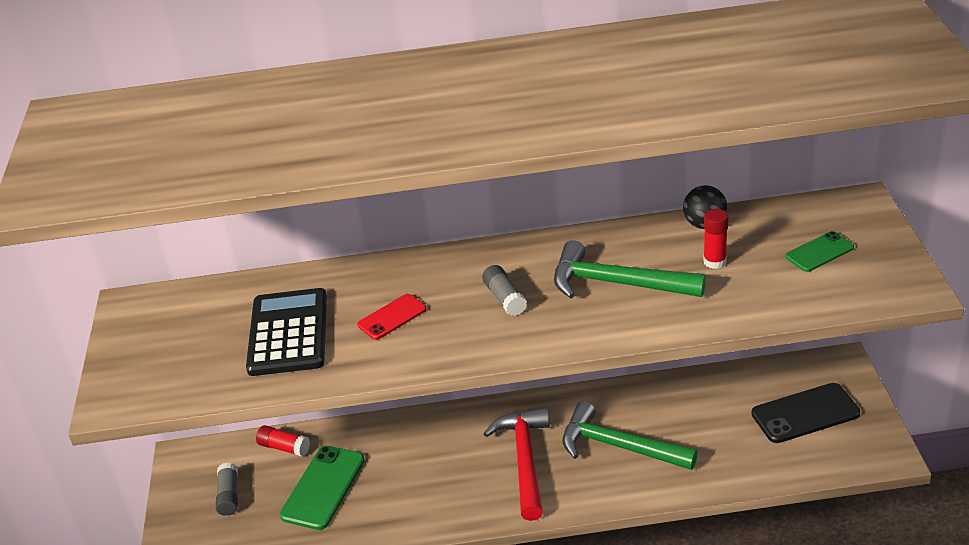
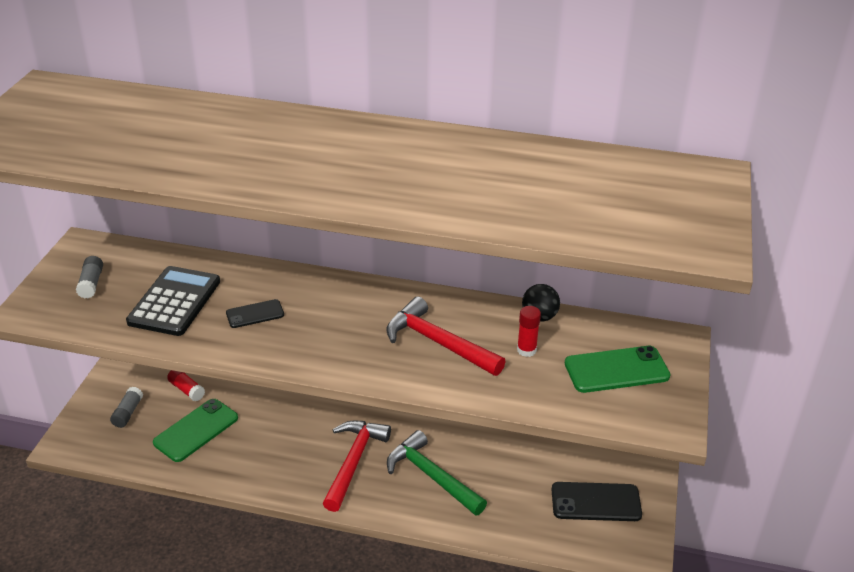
camera: 15 degrees right, 0 degrees up
red phone [358,294,427,340] -> black phone [226,299,284,328]
grey glue stick [482,265,527,316] -> grey glue stick moved to [76,256,103,299]
green hammer [554,240,706,299] -> red hammer [387,296,506,376]
green phone [785,231,854,272] -> green phone [565,346,671,393], size x1.69

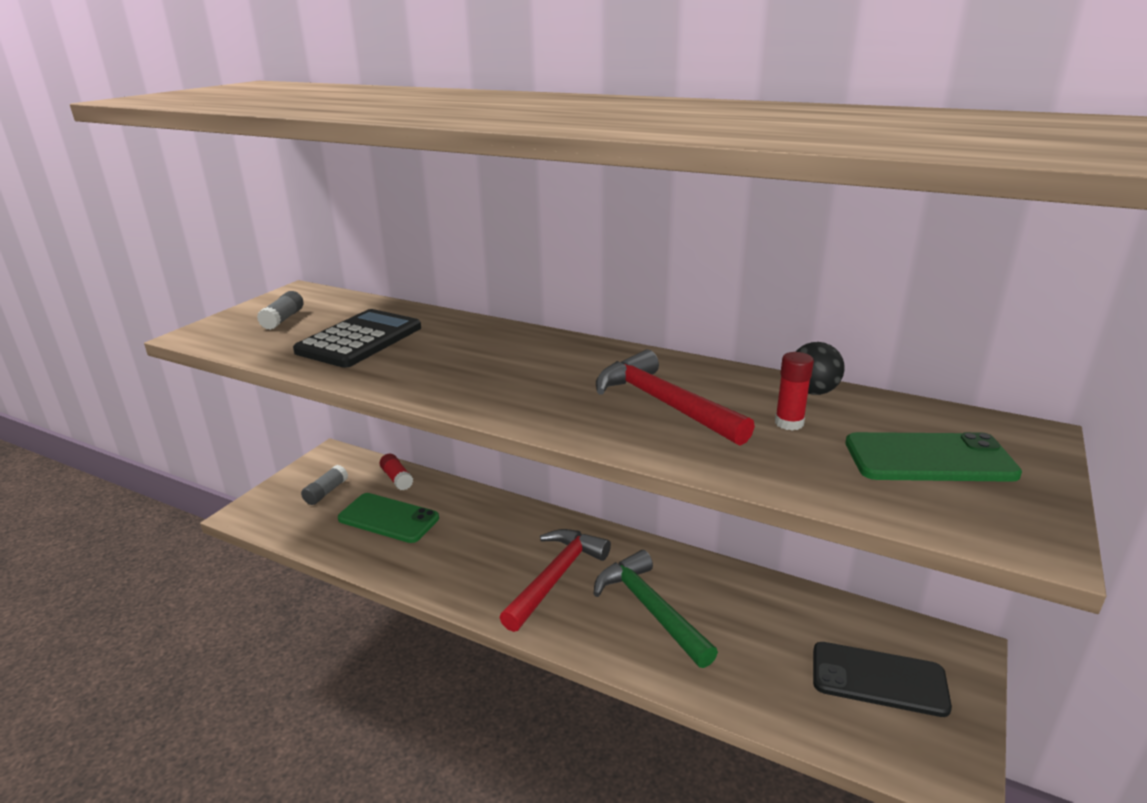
camera: 15 degrees right, 10 degrees down
green phone [153,399,238,462] -> green phone turned 60 degrees clockwise [338,493,439,543]
black phone [226,299,284,328] -> none

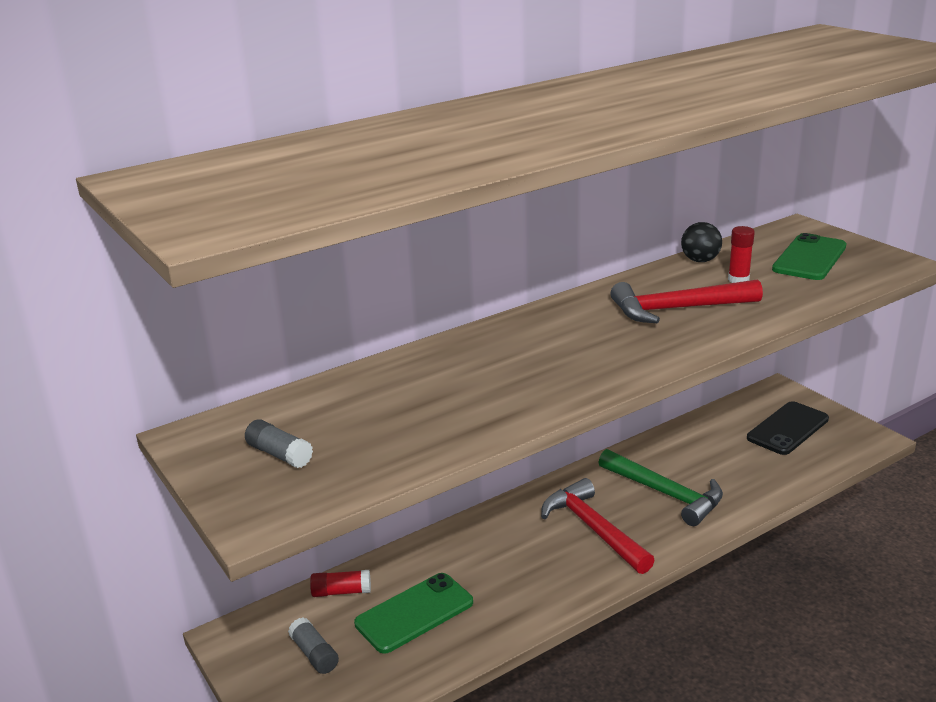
camera: 60 degrees left, 0 degrees up
black calculator [293,309,421,368] -> none
green hammer [594,550,718,668] -> green hammer turned 135 degrees counterclockwise [598,449,723,526]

> What you should do
Reproduce every line from the entries that holds the word "black".

> Your solution
red phone [358,294,427,340] -> black phone [226,299,284,328]
black phone [226,299,284,328] -> none
black calculator [293,309,421,368] -> none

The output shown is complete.